◆ **Required work**: In the reply, give back exactly the lines from the one with "red ball [247,37,284,76]" through the last line of the records, without pictures.

◆ **Dataset content**:
☆ ☆ ☆ ☆ ☆ ☆ ☆

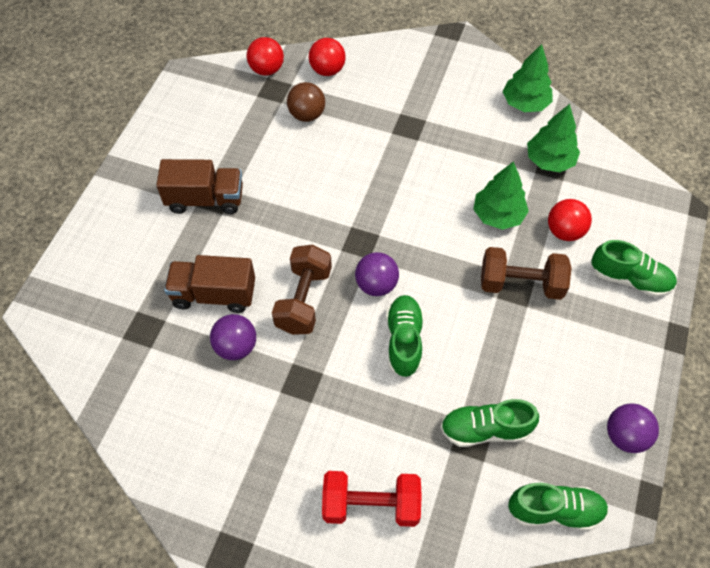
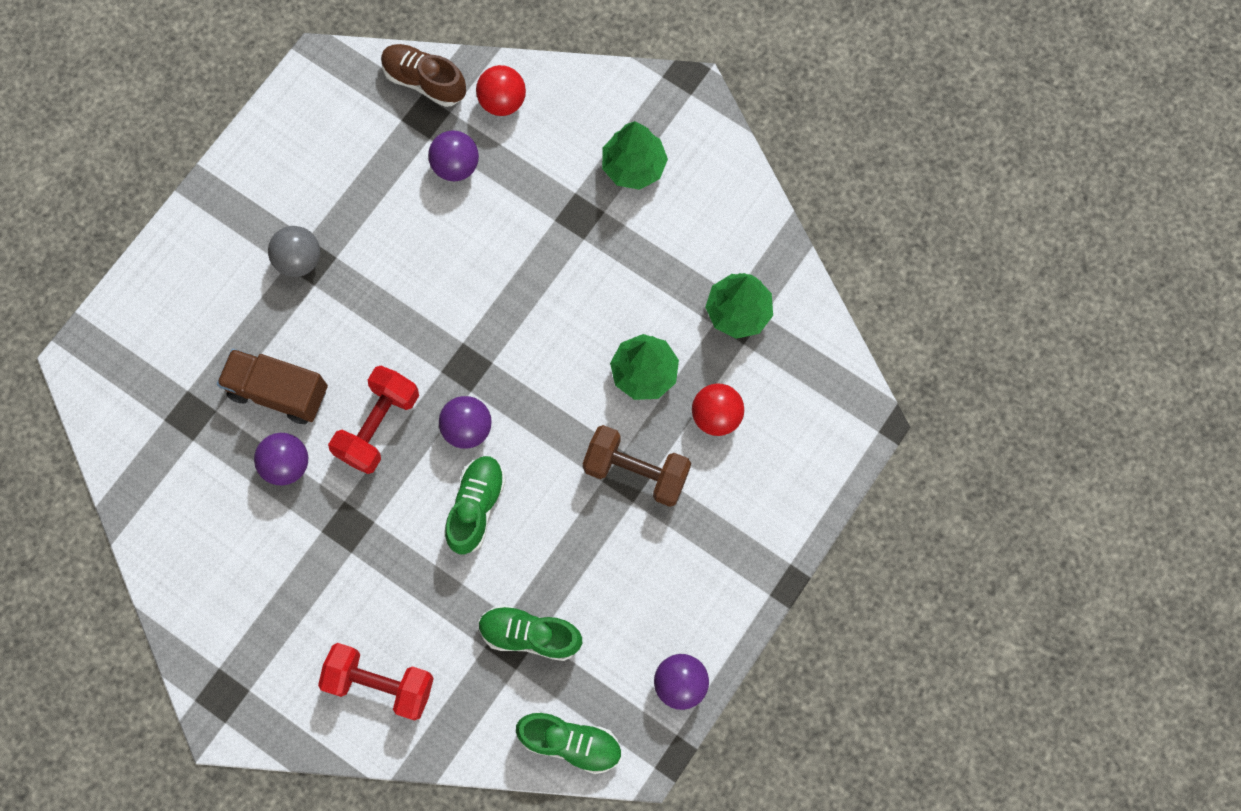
camera: 15 degrees right, 15 degrees up
brown truck [156,159,243,214] -> grey ball [268,226,320,277]
red ball [247,37,284,76] -> brown shoe [381,44,466,107]
brown dumbbell [272,245,332,335] -> red dumbbell [328,366,419,474]
brown ball [287,82,325,122] -> purple ball [428,130,479,182]
green tree [502,44,553,112] -> green tree moved to [602,121,668,190]
green shoe [591,240,677,297] -> none

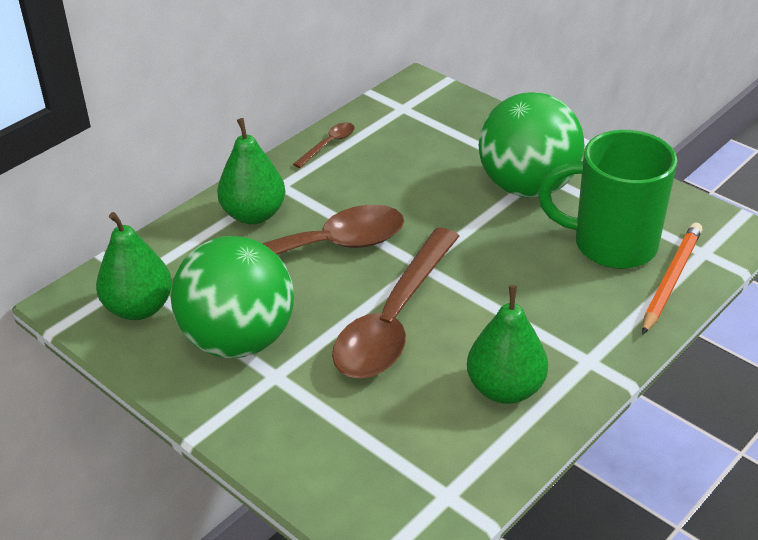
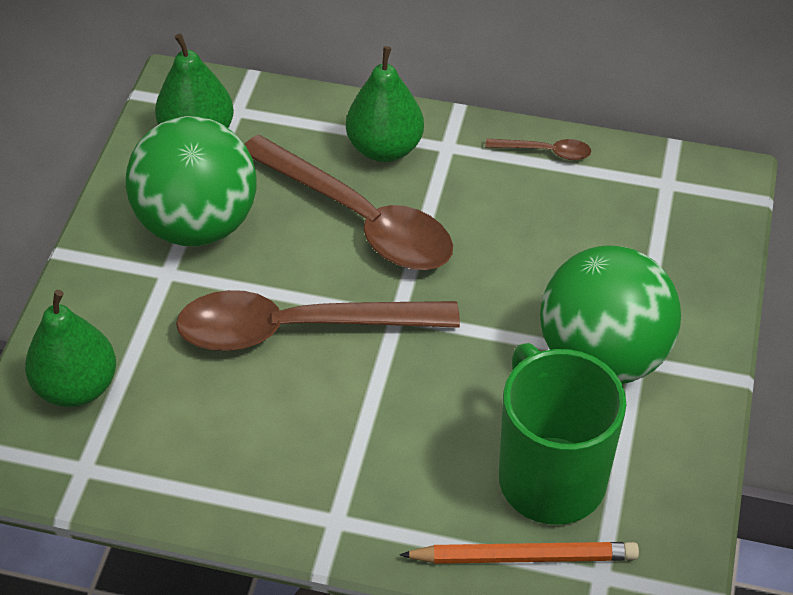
camera: 60 degrees right, 10 degrees up
green pear [467,285,548,404] -> green pear moved to [25,290,116,407]

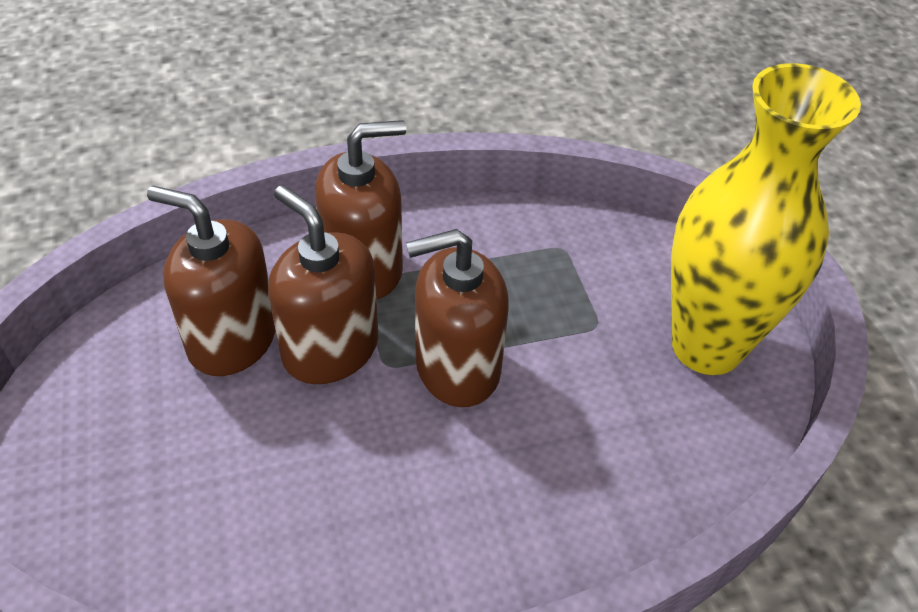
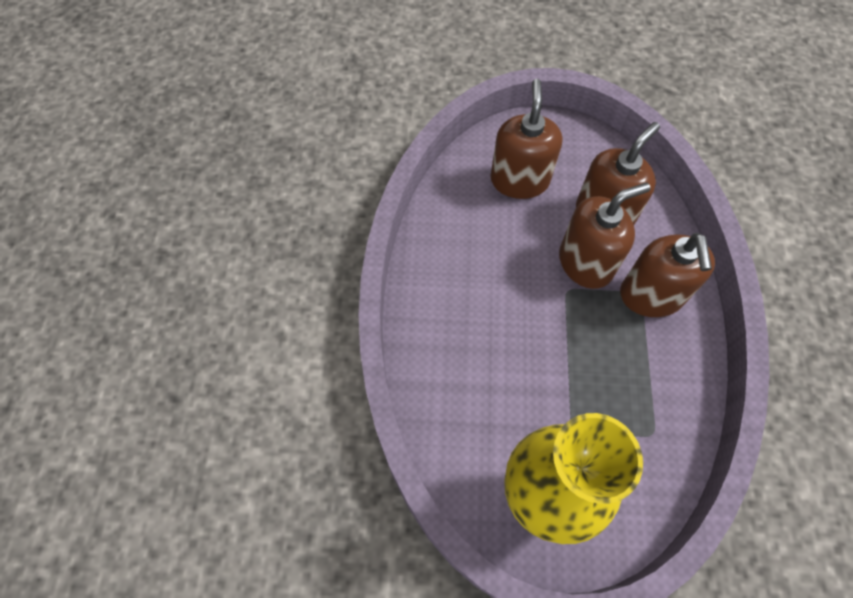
camera: 110 degrees right, 15 degrees up
brown soap dispenser [406,229,509,407] -> brown soap dispenser moved to [490,79,562,199]

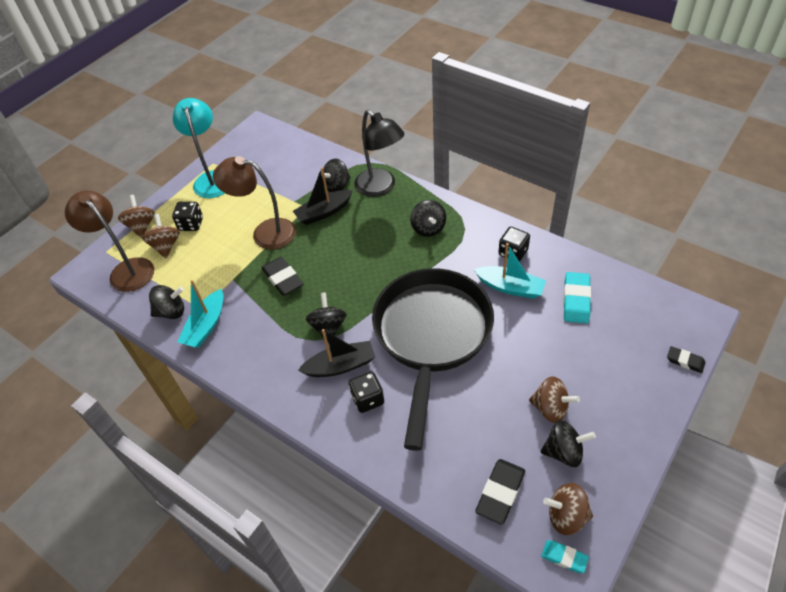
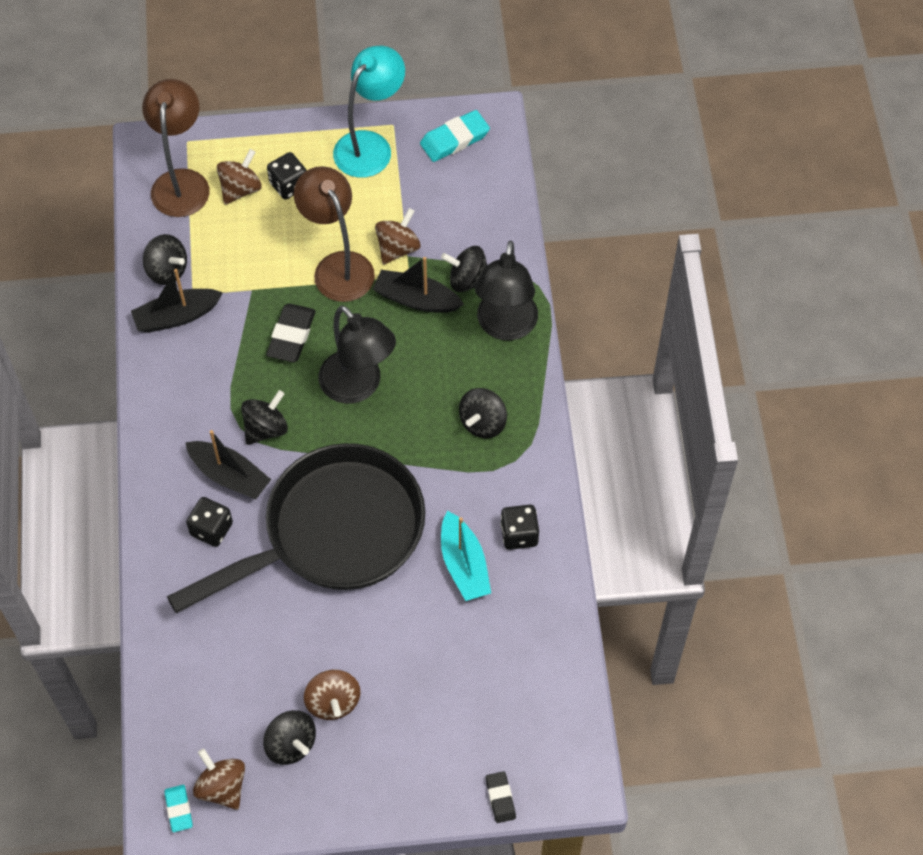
camera: 45 degrees right, 10 degrees up
brown spinning top [118,195,155,238] -> brown spinning top moved to [375,208,421,265]
turquoise boat [178,280,223,348] -> black boat [131,269,223,333]
black eraser [475,459,525,525] -> none
turquoise eraser [563,272,591,324] -> turquoise eraser moved to [420,110,490,162]
none -> black lamp [318,305,396,404]

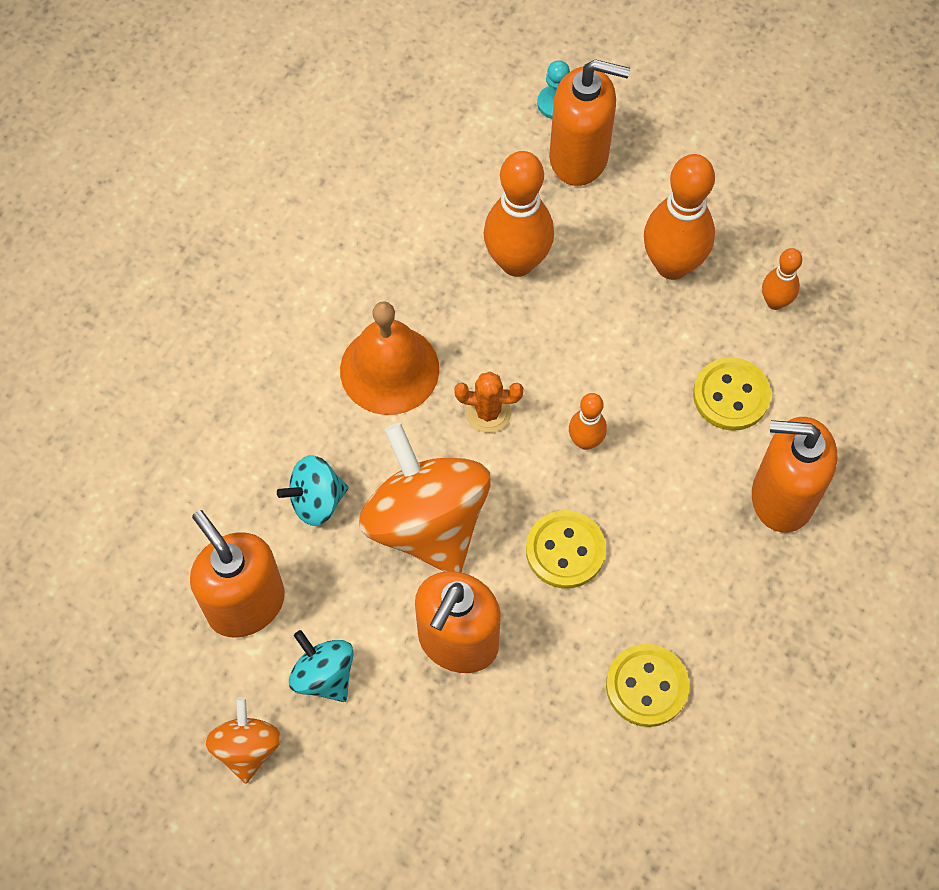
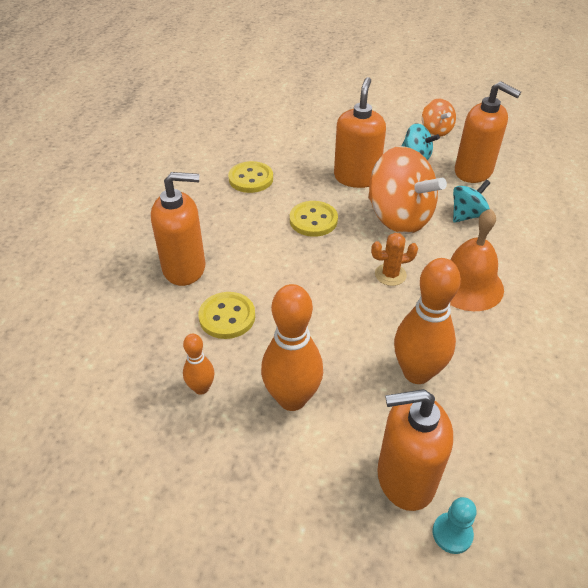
camera: 165 degrees right, 20 degrees down
orange bowling pin [569,393,607,450] -> none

☆ ☆ ☆ ☆ ☆ ☆ ☆

◆ **Answer for the task**:
red ball [247,37,284,76] -> brown shoe [381,44,466,107]
brown dumbbell [272,245,332,335] -> red dumbbell [328,366,419,474]
brown ball [287,82,325,122] -> purple ball [428,130,479,182]
green tree [502,44,553,112] -> green tree moved to [602,121,668,190]
green shoe [591,240,677,297] -> none

camera: 60 degrees right, 10 degrees up
green pear [467,285,548,404] -> green pear moved to [25,290,116,407]

camera: 110 degrees right, 15 degrees up
brown soap dispenser [406,229,509,407] -> brown soap dispenser moved to [490,79,562,199]

camera: 45 degrees right, 10 degrees up
brown spinning top [118,195,155,238] -> brown spinning top moved to [375,208,421,265]
turquoise boat [178,280,223,348] -> black boat [131,269,223,333]
black eraser [475,459,525,525] -> none
turquoise eraser [563,272,591,324] -> turquoise eraser moved to [420,110,490,162]
none -> black lamp [318,305,396,404]

camera: 165 degrees right, 20 degrees down
orange bowling pin [569,393,607,450] -> none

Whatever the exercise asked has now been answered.